DATA LISTING:

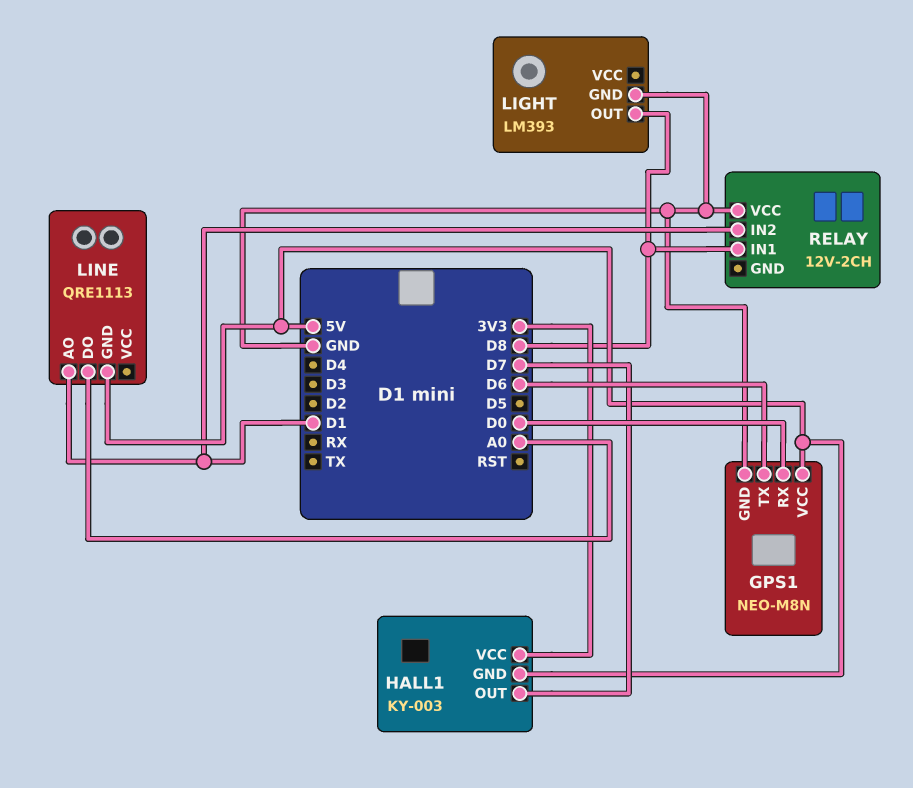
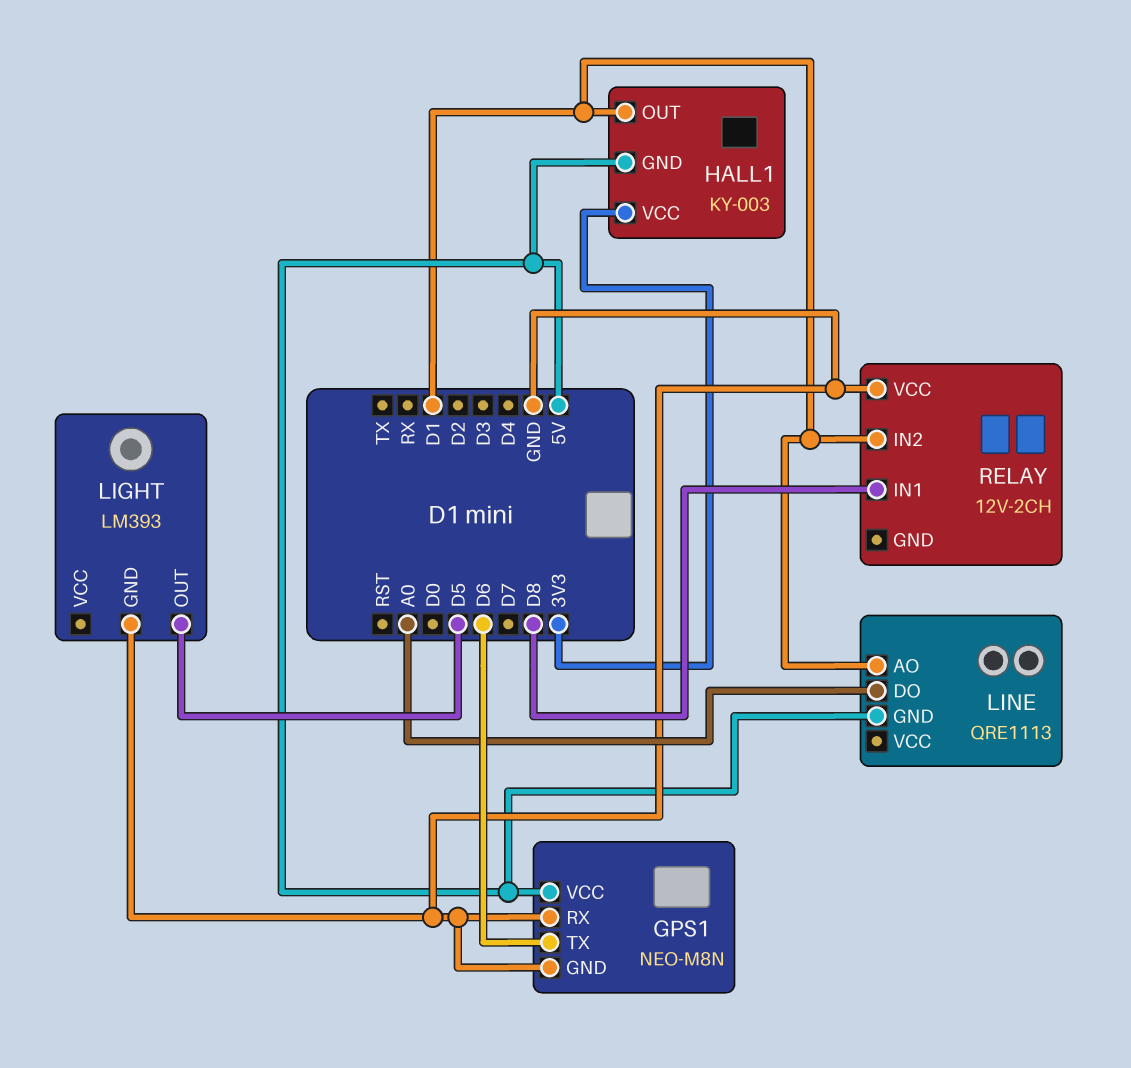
GPS1 pin RX: D0 -> GND
HALL1 pin OUT: D7 -> D1
LIGHT pin OUT: D8 -> D5

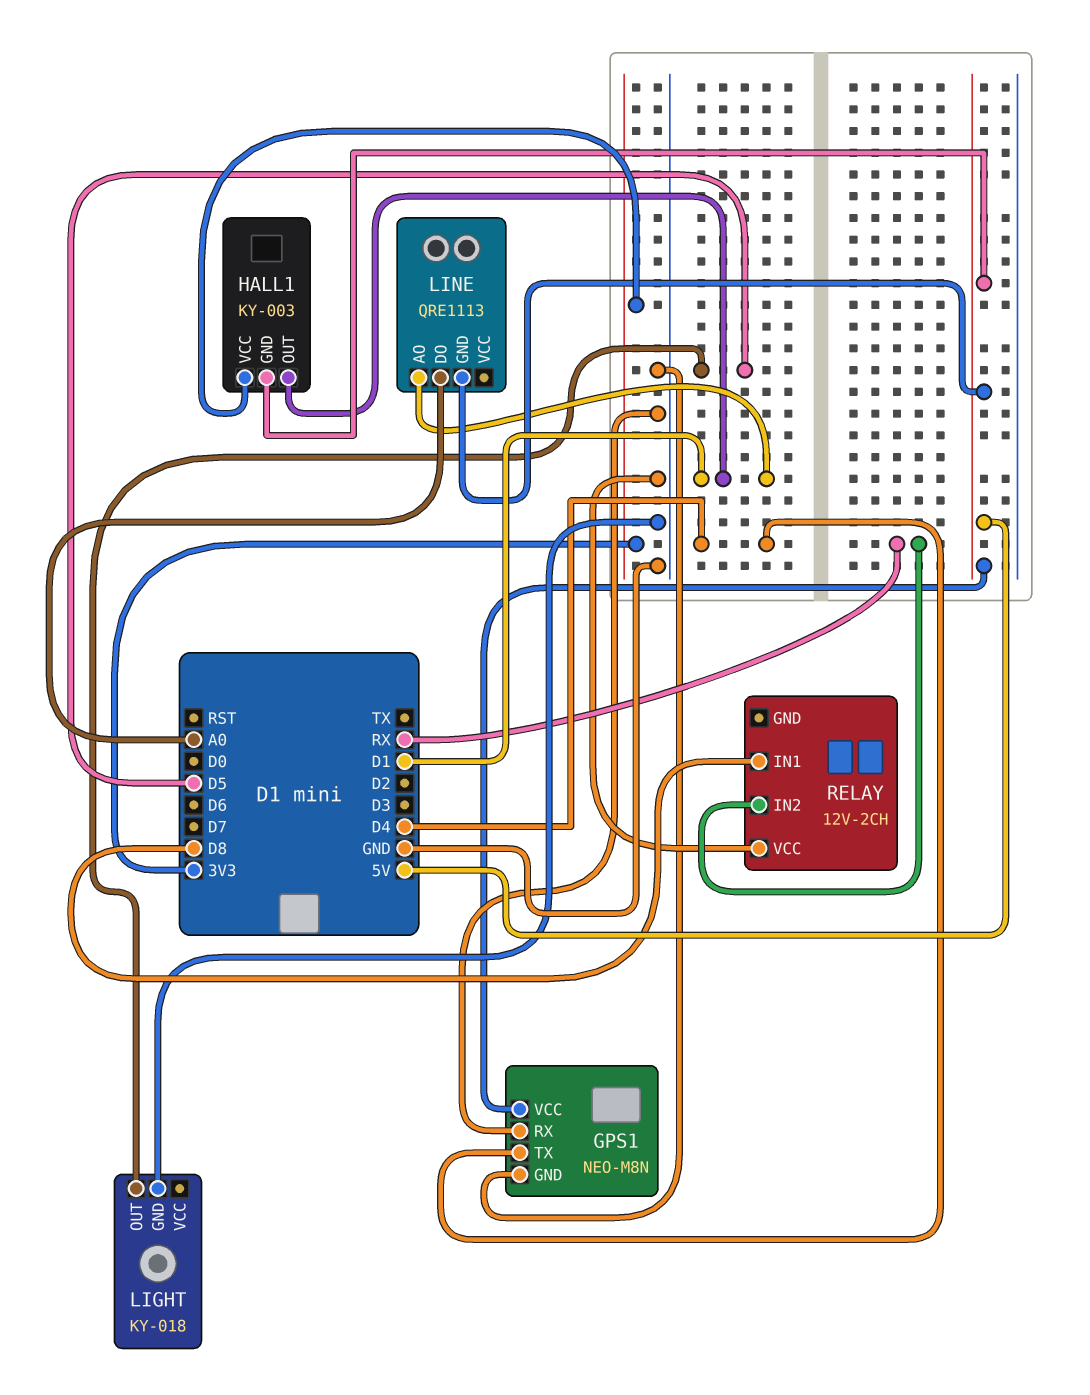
GPS1 pin TX: D6 -> D4
LIGHT: LM393 -> KY-018
RELAY pin IN2: D1 -> RX

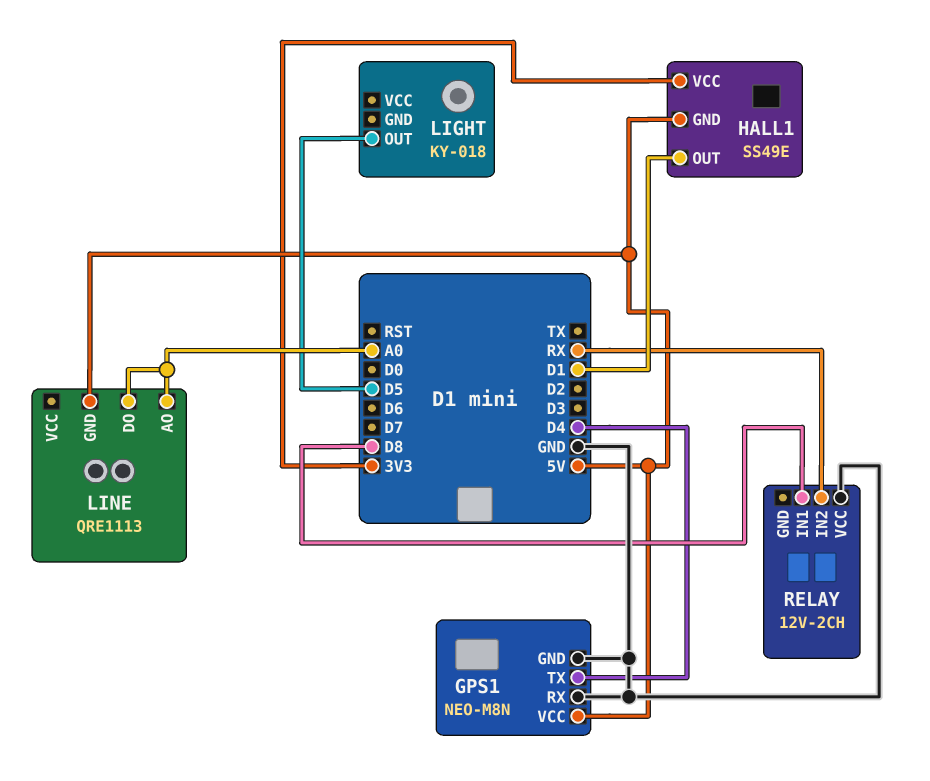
HALL1: KY-003 -> SS49E
LIGHT pin GND: GND -> none
LINE pin AO: D1 -> A0

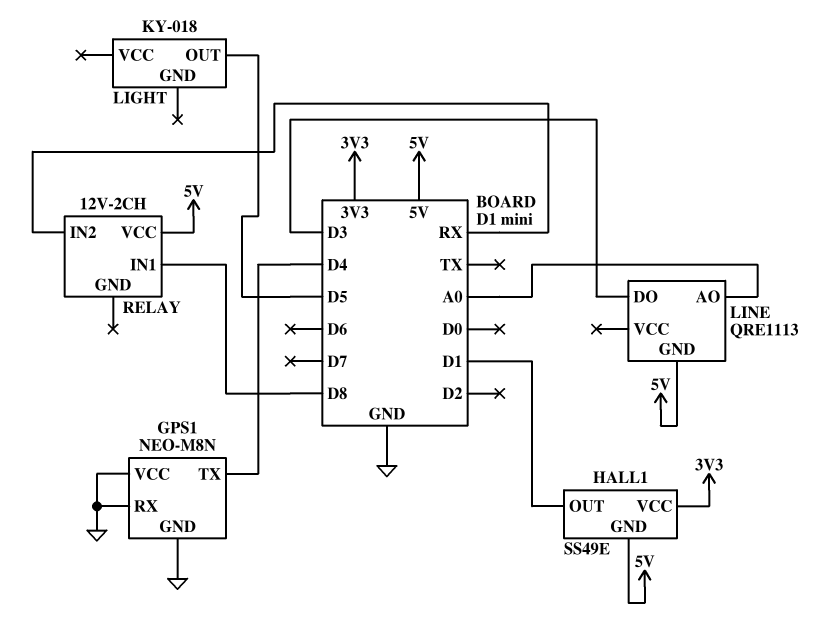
GPS1 pin VCC: 5V -> GND
LINE pin DO: A0 -> D3
RELAY pin VCC: GND -> 5V

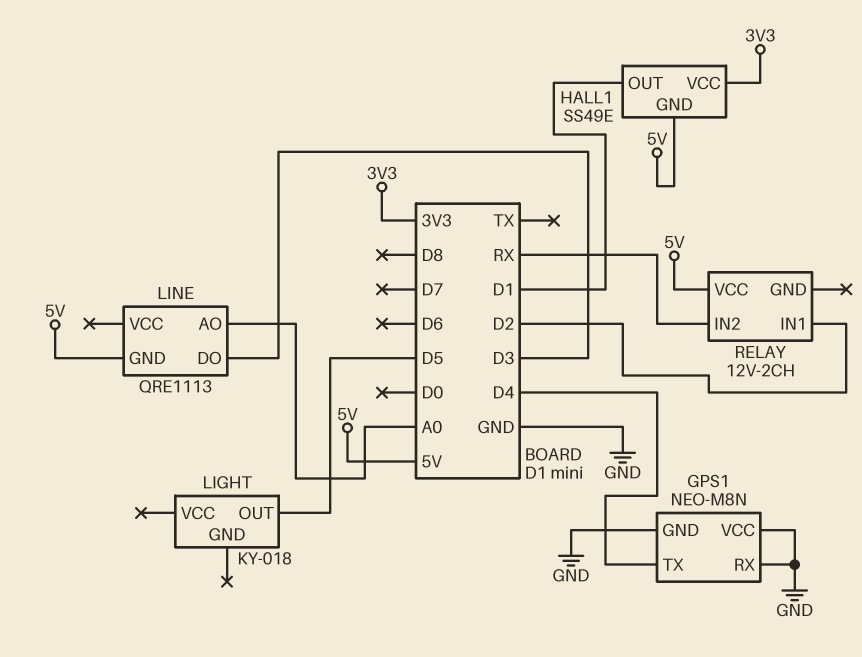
RELAY pin IN1: D8 -> D2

PROBLEM STATEMENT:
Repeat, exactly and with no pictures, each line from the line that holds "LIGHT pin GND: GND -> none" through the last line of the records above.

WRITTEN SOLUTION:
LIGHT pin GND: GND -> none
LINE pin AO: D1 -> A0

GPS1 pin VCC: 5V -> GND
LINE pin DO: A0 -> D3
RELAY pin VCC: GND -> 5V

RELAY pin IN1: D8 -> D2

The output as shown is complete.